Among the lines of data below, reproduce only those from the one with "JP101 pin 2: GND -> n11" through the one with "U13: NOT (in", exactly as they stand, both ends included.

Source records:

○ ○ ○

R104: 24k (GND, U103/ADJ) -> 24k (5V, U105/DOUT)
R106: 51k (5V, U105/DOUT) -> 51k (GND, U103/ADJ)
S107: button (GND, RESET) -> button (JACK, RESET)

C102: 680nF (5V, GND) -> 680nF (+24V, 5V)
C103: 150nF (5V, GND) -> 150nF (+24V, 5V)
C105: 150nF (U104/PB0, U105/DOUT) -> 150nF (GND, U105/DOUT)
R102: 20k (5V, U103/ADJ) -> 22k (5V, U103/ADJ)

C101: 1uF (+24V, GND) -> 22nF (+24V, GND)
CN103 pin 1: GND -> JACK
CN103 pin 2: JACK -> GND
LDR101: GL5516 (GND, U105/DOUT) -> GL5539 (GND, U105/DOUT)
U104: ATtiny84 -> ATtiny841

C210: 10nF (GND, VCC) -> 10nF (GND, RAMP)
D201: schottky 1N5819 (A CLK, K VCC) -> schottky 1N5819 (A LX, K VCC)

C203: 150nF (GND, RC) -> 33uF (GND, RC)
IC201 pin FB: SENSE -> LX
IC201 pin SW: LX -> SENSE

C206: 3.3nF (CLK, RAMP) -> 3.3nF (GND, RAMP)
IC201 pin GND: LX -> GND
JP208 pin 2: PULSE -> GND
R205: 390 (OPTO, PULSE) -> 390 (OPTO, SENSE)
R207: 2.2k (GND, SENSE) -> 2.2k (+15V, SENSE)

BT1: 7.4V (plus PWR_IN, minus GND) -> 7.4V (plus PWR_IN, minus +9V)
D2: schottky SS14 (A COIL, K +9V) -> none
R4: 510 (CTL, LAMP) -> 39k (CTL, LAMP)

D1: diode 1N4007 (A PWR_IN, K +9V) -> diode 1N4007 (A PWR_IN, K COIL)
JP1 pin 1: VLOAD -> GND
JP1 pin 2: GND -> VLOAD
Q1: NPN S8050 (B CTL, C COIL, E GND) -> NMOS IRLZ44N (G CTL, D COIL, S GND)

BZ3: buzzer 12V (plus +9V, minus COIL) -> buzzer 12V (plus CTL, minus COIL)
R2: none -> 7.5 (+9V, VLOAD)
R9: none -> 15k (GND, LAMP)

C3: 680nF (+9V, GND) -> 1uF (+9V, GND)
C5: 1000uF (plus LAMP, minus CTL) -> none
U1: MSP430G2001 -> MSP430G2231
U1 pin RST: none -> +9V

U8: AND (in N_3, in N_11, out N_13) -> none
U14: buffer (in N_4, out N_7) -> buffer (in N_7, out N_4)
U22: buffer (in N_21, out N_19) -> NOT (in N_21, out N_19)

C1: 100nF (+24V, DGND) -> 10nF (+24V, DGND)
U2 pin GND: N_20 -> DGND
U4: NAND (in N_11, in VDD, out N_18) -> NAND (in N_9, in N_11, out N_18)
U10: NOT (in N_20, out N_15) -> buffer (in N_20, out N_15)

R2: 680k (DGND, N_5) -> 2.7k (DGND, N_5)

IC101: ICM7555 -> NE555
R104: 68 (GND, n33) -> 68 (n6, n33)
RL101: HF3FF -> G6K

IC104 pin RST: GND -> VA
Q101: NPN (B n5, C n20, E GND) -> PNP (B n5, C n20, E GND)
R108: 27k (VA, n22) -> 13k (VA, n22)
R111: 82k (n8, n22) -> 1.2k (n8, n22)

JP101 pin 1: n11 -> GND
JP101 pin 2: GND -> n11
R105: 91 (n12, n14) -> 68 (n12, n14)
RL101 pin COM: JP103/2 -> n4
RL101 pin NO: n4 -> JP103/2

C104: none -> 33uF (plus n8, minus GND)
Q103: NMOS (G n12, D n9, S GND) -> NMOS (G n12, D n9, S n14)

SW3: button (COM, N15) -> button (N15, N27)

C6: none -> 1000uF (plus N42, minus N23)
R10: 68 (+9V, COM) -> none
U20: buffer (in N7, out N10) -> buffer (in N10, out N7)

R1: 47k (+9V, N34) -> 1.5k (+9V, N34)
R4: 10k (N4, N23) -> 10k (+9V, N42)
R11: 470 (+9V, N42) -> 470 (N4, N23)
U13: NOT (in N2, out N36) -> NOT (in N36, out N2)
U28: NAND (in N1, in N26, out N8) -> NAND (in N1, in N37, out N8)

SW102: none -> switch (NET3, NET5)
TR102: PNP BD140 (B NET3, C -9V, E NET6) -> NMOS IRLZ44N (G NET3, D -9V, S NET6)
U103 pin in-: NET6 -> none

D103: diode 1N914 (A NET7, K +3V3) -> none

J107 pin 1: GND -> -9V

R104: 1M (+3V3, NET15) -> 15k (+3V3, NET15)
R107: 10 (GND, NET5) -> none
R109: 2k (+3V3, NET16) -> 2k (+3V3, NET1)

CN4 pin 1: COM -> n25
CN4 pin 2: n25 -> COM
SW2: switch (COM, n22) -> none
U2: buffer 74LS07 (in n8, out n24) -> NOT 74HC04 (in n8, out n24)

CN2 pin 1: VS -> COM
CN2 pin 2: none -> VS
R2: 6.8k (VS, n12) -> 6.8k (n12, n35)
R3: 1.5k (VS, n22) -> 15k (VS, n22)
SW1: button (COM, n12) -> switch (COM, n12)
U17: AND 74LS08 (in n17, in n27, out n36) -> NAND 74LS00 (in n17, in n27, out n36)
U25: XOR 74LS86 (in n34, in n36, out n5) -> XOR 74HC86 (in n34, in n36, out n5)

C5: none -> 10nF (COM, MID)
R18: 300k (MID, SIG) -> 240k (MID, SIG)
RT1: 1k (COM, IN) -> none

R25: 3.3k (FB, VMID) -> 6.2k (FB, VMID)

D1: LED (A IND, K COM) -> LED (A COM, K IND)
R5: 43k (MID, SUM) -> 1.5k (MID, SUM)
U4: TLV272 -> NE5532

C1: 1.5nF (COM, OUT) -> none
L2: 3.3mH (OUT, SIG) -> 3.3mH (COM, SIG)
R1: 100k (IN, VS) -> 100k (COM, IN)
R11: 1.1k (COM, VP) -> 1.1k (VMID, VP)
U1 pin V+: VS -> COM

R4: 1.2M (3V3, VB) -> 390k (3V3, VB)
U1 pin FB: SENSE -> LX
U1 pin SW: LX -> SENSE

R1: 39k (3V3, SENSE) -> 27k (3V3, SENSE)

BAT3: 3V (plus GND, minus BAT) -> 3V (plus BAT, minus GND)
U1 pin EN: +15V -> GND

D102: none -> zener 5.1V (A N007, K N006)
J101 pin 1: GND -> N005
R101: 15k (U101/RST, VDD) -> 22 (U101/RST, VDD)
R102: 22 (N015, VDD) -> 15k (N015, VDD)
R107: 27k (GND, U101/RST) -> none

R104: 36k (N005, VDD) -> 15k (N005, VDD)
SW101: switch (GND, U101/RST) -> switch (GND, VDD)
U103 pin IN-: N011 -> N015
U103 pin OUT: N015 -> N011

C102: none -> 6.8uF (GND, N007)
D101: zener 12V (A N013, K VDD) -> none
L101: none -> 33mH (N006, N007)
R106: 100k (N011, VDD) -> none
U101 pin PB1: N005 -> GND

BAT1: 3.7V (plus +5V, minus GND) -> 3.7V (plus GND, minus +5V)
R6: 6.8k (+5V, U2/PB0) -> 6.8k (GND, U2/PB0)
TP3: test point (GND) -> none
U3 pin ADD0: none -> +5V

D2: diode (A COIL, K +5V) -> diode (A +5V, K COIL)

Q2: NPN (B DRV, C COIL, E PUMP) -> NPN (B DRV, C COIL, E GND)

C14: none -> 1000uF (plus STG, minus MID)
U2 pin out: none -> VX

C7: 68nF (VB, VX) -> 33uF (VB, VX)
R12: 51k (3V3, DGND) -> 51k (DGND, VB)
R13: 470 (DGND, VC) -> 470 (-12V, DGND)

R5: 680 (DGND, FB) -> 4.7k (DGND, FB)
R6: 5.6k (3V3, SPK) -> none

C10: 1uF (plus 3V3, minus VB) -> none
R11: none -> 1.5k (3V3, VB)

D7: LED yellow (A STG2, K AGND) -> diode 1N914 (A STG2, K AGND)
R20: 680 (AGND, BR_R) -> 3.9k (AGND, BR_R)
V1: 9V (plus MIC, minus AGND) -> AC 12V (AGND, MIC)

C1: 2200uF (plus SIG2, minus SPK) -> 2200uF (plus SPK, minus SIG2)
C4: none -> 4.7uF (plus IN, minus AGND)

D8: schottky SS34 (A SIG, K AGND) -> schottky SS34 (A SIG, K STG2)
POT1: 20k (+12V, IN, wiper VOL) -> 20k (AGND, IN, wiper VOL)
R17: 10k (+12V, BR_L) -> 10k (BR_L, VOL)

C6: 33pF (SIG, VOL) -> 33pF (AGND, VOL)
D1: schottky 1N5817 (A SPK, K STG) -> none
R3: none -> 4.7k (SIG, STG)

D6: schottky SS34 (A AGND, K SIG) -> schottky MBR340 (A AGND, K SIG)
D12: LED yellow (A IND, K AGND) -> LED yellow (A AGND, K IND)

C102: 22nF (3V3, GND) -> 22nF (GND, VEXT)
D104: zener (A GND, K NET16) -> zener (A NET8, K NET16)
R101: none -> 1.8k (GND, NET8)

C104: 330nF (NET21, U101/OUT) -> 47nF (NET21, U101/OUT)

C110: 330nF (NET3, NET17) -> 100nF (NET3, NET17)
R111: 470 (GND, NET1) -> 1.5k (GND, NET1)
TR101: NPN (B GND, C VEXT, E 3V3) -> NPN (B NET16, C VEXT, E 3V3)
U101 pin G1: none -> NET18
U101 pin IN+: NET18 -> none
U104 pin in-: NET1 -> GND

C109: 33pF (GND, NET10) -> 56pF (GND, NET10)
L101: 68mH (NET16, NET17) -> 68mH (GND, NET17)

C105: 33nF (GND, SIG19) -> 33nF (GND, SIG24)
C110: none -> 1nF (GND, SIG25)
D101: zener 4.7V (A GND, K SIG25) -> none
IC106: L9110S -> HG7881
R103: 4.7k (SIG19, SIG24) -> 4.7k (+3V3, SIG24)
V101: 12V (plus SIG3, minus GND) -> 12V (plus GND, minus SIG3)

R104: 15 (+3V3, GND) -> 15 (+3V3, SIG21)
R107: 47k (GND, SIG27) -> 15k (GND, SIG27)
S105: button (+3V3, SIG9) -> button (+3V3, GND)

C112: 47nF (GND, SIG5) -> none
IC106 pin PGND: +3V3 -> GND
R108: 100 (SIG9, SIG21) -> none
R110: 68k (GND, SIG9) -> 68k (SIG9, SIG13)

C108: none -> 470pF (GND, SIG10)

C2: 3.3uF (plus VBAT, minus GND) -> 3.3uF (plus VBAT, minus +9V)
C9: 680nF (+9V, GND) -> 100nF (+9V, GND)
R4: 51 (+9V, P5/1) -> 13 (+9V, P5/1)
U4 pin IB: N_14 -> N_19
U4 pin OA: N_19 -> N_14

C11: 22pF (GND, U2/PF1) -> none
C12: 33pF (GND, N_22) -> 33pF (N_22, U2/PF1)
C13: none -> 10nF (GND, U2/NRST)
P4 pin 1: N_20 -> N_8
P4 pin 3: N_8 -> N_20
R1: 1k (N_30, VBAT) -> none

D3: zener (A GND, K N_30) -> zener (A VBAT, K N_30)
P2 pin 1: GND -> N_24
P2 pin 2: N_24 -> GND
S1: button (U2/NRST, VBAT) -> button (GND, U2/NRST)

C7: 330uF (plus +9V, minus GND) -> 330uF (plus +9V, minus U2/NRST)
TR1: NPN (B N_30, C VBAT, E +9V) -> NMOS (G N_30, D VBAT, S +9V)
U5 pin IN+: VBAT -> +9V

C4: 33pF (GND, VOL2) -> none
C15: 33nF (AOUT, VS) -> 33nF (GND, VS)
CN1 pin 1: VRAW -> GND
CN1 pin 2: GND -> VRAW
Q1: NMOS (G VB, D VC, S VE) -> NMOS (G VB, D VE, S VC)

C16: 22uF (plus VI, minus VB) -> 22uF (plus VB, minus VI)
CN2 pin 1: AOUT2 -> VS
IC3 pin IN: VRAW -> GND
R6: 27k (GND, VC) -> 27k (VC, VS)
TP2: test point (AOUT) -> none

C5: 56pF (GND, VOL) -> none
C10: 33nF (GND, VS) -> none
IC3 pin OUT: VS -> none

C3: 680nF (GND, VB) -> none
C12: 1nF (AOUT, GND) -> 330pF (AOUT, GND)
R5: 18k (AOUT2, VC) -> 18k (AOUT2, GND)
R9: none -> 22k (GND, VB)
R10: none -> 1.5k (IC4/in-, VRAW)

○ ○ ○

Result for this task:
JP101 pin 2: GND -> n11
R105: 91 (n12, n14) -> 68 (n12, n14)
RL101 pin COM: JP103/2 -> n4
RL101 pin NO: n4 -> JP103/2

C104: none -> 33uF (plus n8, minus GND)
Q103: NMOS (G n12, D n9, S GND) -> NMOS (G n12, D n9, S n14)

SW3: button (COM, N15) -> button (N15, N27)

C6: none -> 1000uF (plus N42, minus N23)
R10: 68 (+9V, COM) -> none
U20: buffer (in N7, out N10) -> buffer (in N10, out N7)

R1: 47k (+9V, N34) -> 1.5k (+9V, N34)
R4: 10k (N4, N23) -> 10k (+9V, N42)
R11: 470 (+9V, N42) -> 470 (N4, N23)
U13: NOT (in N2, out N36) -> NOT (in N36, out N2)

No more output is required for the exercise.